(Records for the task):

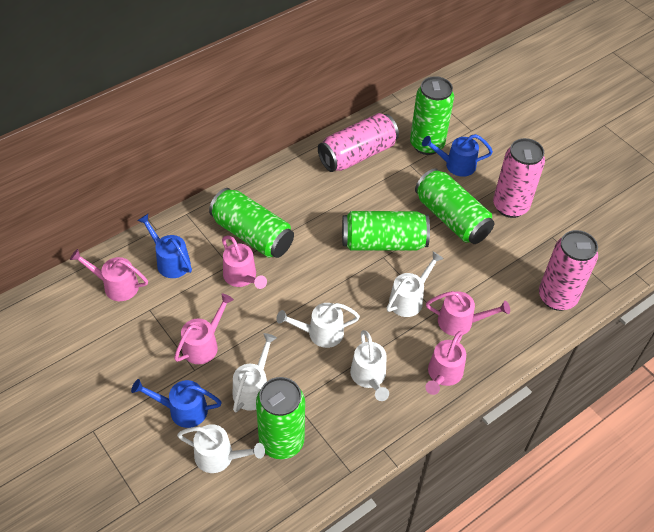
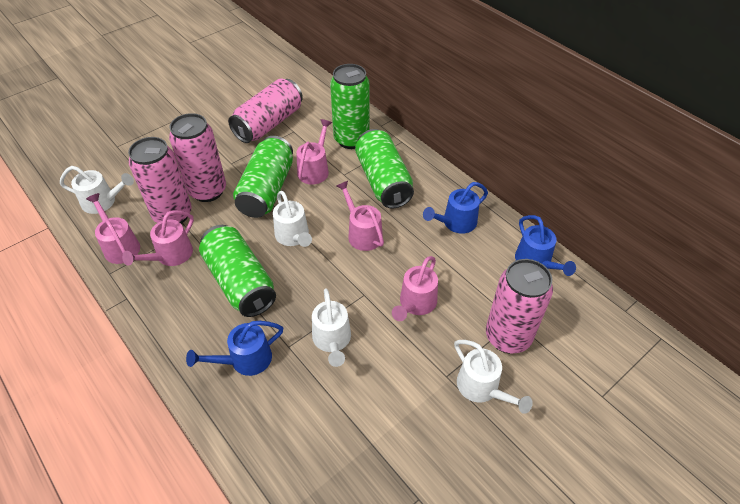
green can: 5 -> 4
pink can: 3 -> 4
white watering can: 5 -> 4

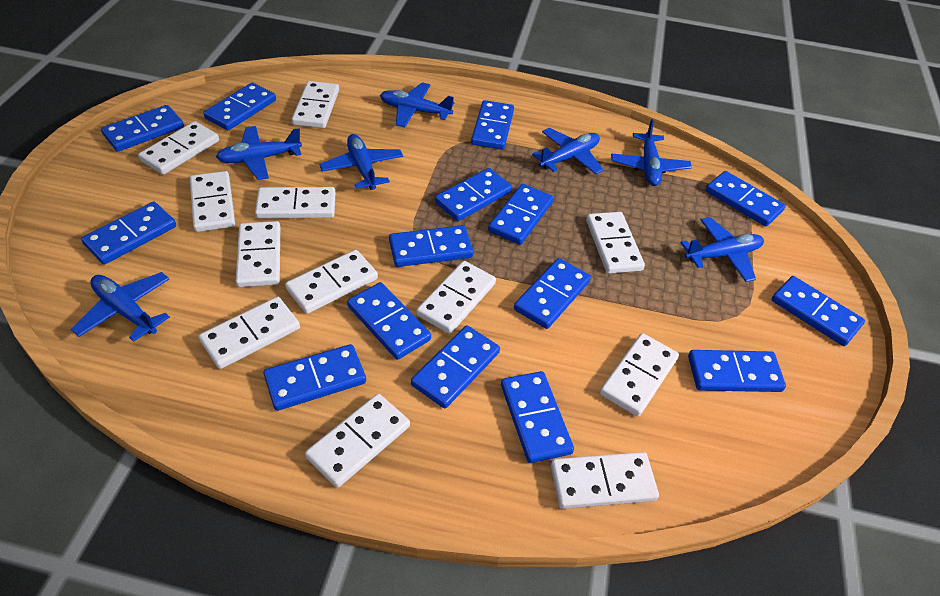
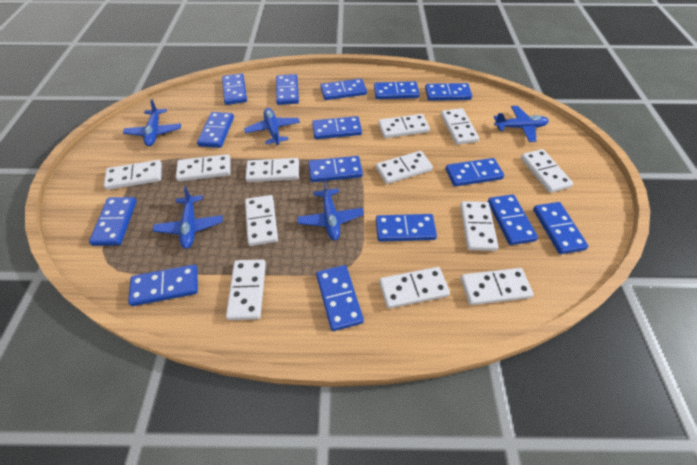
blue plane: 7 -> 5

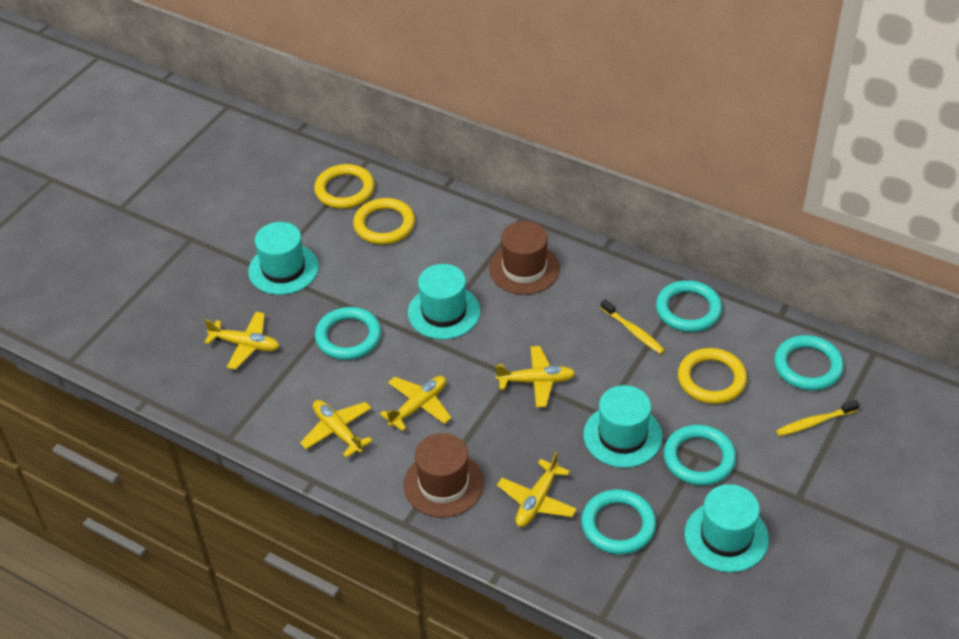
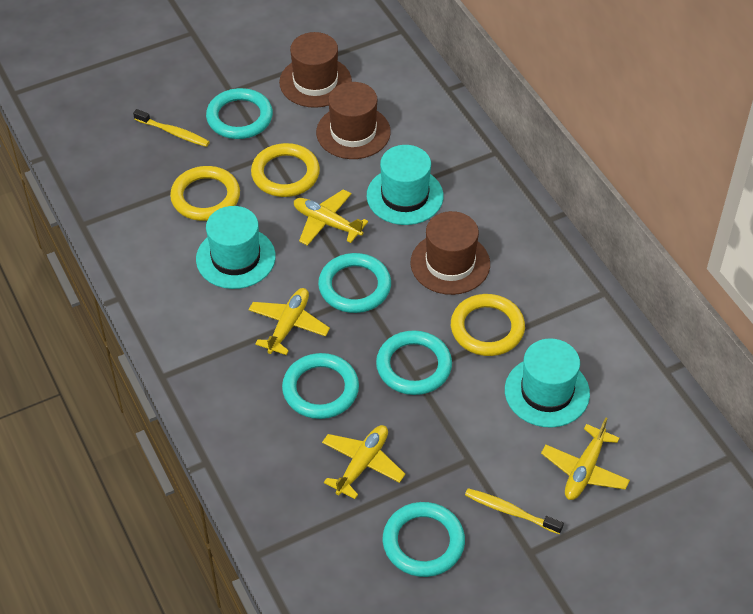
brown hat: 2 -> 3
turquoise hat: 4 -> 3
yellow plane: 5 -> 4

(Task statement):
The required answer is every line from the one containing "white watering can: 5 -> 4" through the last line of the entries, restated word for word and with no pictures.

(Answer to this task):
white watering can: 5 -> 4

blue plane: 7 -> 5

brown hat: 2 -> 3
turquoise hat: 4 -> 3
yellow plane: 5 -> 4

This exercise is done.